> [What the task asks]:
Take every line of the material below that includes the string "degrees" and copy it out.

> [Input]:
-*-*-

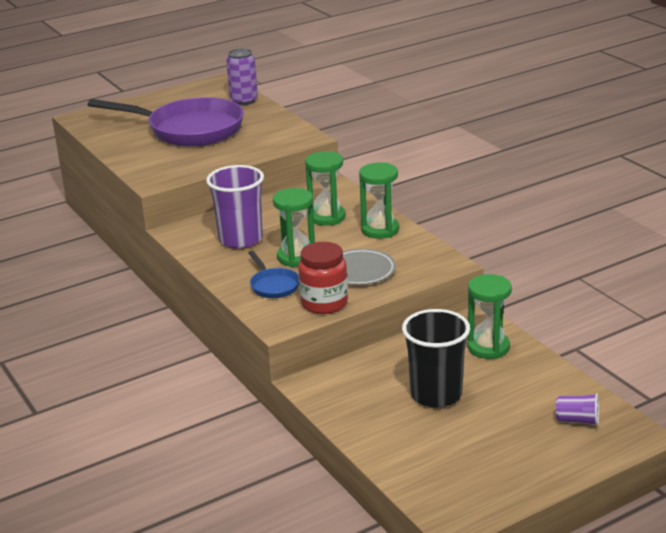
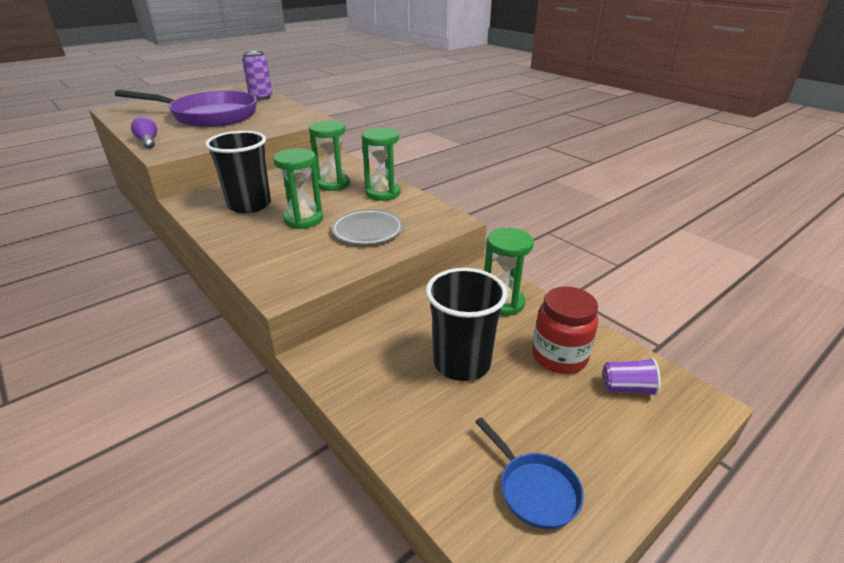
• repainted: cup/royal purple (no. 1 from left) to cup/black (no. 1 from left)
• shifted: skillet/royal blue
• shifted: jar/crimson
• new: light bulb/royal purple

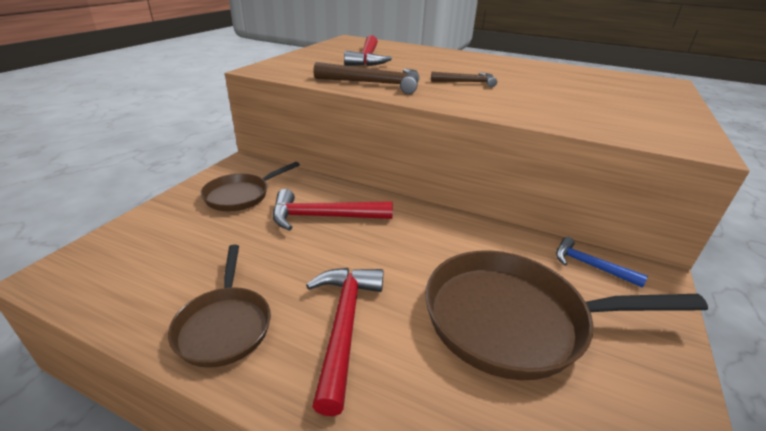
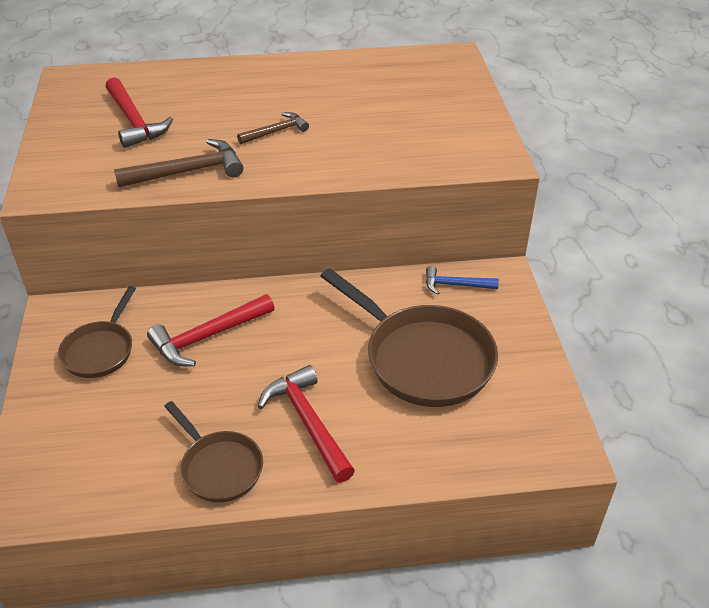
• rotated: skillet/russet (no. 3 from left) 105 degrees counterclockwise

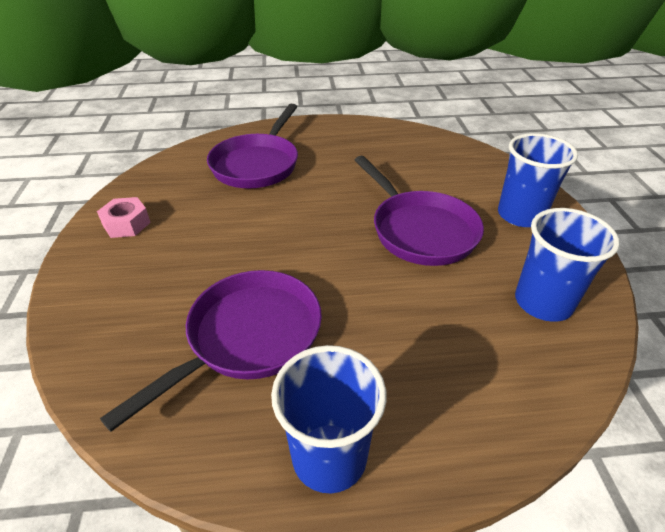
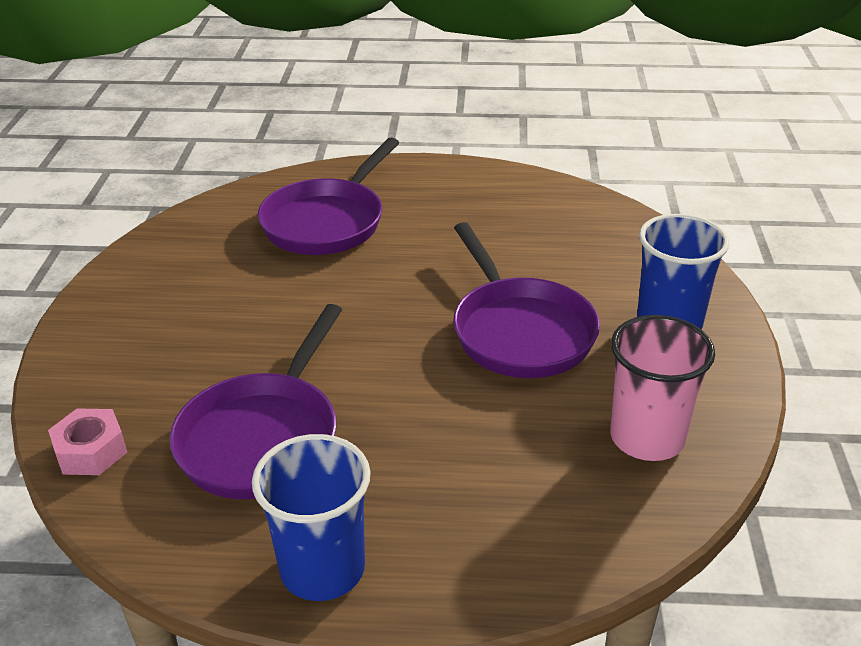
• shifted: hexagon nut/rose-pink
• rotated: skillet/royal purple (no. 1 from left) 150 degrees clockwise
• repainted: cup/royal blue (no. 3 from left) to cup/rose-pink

-*-*-

> [Your response]:
• rotated: skillet/russet (no. 3 from left) 105 degrees counterclockwise
• rotated: skillet/royal purple (no. 1 from left) 150 degrees clockwise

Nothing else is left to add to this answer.